TASK INSTRUCTIONS: Copy out every line in the rows below that contains the string "time".
--
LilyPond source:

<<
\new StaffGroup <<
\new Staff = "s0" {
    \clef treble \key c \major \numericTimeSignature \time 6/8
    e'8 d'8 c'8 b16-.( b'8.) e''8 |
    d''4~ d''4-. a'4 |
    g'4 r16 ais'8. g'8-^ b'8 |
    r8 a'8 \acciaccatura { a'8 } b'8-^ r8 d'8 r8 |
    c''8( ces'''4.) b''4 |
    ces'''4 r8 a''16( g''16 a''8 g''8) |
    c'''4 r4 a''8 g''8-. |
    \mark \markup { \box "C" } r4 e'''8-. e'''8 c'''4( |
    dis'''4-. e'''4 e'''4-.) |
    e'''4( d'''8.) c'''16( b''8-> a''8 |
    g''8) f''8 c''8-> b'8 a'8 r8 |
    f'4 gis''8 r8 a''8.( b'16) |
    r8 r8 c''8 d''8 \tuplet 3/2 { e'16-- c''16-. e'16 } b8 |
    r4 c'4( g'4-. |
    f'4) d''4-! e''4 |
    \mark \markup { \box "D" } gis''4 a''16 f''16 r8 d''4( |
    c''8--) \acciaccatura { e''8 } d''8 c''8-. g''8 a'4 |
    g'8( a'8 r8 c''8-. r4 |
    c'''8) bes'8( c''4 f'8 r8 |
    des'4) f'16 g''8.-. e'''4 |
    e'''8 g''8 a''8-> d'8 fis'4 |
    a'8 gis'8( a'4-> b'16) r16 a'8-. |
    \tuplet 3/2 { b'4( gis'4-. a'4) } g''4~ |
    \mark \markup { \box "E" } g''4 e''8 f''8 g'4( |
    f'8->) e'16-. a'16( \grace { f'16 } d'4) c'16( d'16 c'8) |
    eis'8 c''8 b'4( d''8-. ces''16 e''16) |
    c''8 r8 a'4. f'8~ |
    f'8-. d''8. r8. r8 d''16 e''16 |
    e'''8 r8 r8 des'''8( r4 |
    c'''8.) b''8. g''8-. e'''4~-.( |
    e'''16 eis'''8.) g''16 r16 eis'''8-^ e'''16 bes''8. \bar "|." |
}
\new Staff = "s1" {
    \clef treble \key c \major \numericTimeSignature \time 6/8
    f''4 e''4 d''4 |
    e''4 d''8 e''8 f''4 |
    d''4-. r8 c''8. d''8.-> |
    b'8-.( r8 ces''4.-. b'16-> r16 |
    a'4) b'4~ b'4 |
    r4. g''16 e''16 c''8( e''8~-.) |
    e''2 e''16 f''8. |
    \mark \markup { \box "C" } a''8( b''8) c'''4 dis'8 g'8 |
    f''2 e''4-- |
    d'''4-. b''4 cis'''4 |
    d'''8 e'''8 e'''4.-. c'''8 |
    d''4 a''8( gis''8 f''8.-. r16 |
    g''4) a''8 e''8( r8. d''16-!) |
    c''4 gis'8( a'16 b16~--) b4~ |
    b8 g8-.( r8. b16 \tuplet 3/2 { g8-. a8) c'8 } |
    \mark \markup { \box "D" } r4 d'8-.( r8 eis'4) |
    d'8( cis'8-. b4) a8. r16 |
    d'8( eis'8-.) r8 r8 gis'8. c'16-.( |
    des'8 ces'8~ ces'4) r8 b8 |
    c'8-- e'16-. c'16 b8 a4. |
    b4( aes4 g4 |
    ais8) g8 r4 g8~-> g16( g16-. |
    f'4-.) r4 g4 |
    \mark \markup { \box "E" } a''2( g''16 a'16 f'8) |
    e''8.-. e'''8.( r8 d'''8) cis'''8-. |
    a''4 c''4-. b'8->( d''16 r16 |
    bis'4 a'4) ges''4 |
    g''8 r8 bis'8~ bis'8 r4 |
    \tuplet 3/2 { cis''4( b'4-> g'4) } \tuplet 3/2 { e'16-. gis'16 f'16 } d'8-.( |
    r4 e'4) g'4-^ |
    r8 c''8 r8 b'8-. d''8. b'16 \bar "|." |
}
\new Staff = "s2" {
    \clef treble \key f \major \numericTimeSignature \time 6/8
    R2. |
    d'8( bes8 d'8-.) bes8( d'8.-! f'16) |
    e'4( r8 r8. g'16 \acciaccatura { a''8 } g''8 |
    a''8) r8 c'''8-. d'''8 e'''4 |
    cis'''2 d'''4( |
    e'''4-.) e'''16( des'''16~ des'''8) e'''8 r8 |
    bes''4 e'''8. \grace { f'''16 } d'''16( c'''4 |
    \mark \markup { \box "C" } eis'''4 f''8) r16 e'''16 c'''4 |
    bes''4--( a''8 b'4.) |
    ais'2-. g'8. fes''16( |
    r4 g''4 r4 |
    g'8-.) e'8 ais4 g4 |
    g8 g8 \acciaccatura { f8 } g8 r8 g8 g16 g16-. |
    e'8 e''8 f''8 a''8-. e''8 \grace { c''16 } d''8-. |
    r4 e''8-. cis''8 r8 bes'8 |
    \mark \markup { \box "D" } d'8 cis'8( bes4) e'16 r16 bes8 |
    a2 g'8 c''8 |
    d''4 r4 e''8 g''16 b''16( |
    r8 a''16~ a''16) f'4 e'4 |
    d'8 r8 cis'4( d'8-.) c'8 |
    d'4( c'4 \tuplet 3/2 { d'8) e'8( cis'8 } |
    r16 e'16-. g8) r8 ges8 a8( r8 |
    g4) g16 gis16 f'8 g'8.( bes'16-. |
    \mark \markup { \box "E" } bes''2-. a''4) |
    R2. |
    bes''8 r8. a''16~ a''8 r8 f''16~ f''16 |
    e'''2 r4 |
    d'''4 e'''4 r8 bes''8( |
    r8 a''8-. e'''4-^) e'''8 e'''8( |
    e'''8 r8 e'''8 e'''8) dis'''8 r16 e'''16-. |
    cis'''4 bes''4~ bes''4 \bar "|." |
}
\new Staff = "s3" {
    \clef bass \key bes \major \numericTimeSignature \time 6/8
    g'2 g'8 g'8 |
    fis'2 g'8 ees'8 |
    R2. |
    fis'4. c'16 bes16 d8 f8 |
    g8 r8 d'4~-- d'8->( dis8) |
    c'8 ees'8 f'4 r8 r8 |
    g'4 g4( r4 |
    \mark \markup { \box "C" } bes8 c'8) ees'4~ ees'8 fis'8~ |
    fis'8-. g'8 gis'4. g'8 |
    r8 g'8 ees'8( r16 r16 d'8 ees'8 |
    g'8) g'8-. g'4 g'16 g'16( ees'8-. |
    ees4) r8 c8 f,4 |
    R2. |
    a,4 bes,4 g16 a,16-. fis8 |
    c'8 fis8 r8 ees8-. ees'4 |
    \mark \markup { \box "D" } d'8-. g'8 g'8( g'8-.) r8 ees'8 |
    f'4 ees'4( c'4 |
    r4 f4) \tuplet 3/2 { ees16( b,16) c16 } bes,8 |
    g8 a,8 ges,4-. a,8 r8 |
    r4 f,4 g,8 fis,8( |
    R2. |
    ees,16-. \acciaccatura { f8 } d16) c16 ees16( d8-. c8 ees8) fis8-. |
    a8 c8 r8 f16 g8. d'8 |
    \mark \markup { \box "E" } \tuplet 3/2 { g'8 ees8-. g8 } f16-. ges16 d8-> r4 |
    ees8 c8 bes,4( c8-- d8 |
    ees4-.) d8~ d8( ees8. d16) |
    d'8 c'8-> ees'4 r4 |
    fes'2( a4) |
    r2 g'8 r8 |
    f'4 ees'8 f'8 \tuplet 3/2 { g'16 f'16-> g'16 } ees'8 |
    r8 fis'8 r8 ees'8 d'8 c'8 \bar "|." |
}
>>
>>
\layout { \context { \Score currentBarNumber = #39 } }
--
SOLVED EXERCISE:
    \clef treble \key c \major \numericTimeSignature \time 6/8
    \clef treble \key c \major \numericTimeSignature \time 6/8
    \clef treble \key f \major \numericTimeSignature \time 6/8
    \clef bass \key bes \major \numericTimeSignature \time 6/8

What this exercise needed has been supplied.